__Task goal__:
Copy out the full listing exactly, omitting any picture it contains.

__Given data__:
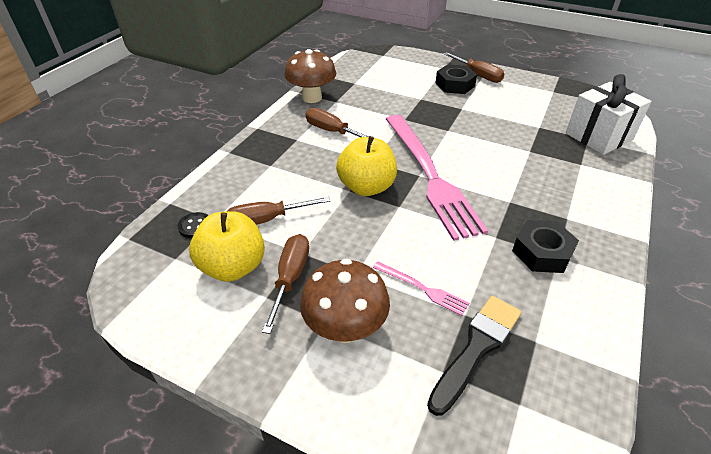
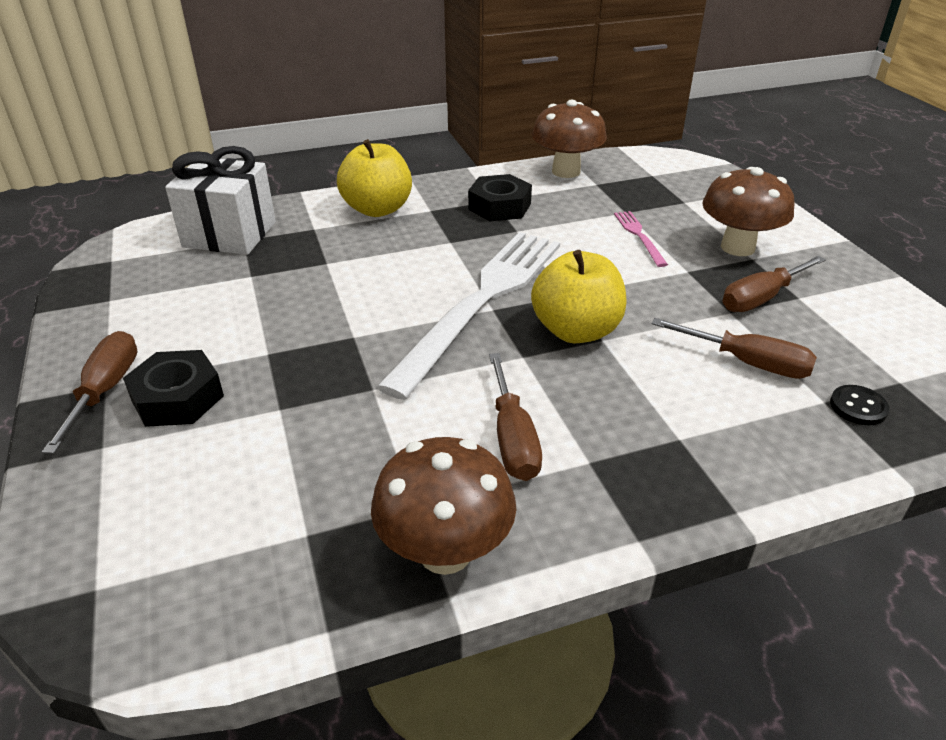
camera: 135 degrees left, 5 degrees down
(233, 267) = (823, 337): yellow apple -> yellow apple (377, 209)
(430, 175) = (482, 301): pink fork -> white fork
(476, 348) = (644, 198): black brush -> none
(581, 341) = (566, 171): none -> brown mushroom

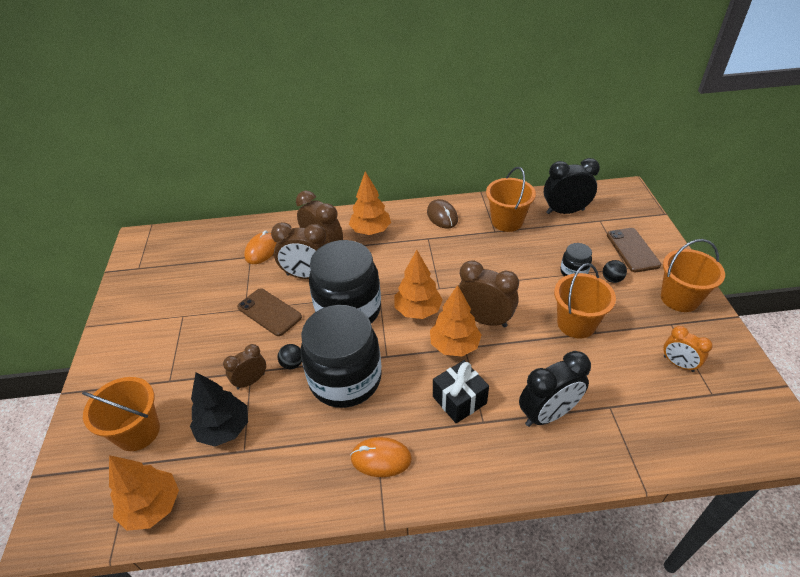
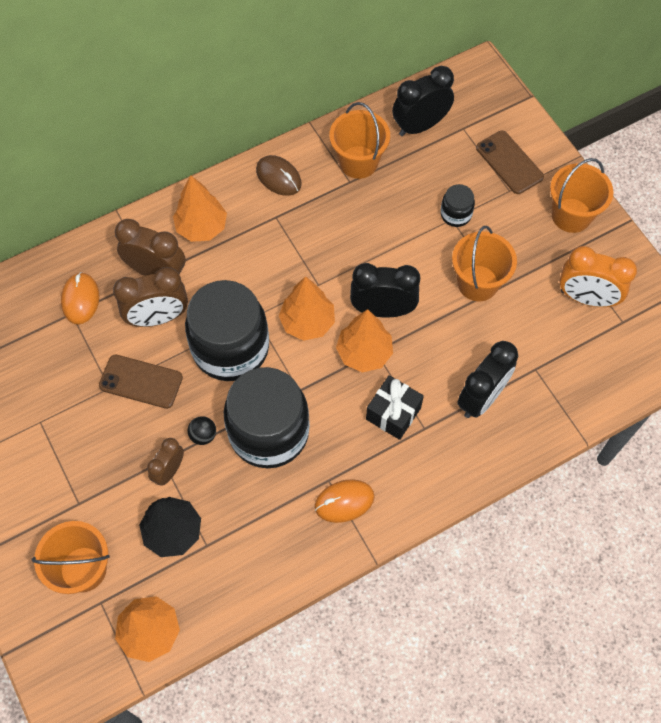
camera: 25 degrees left, 20 degrees up
(484, 319) = (383, 310): brown clock -> black clock
(612, 279) = (498, 211): black ball -> none
(678, 364) = (586, 298): orange clock -> orange clock, size x1.65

__Your response__:
camera: 135 degrees left, 5 degrees down
(233, 267) = (823, 337): yellow apple -> yellow apple (377, 209)
(430, 175) = (482, 301): pink fork -> white fork
(476, 348) = (644, 198): black brush -> none
(581, 341) = (566, 171): none -> brown mushroom

camera: 25 degrees left, 20 degrees up
(484, 319) = (383, 310): brown clock -> black clock
(612, 279) = (498, 211): black ball -> none
(678, 364) = (586, 298): orange clock -> orange clock, size x1.65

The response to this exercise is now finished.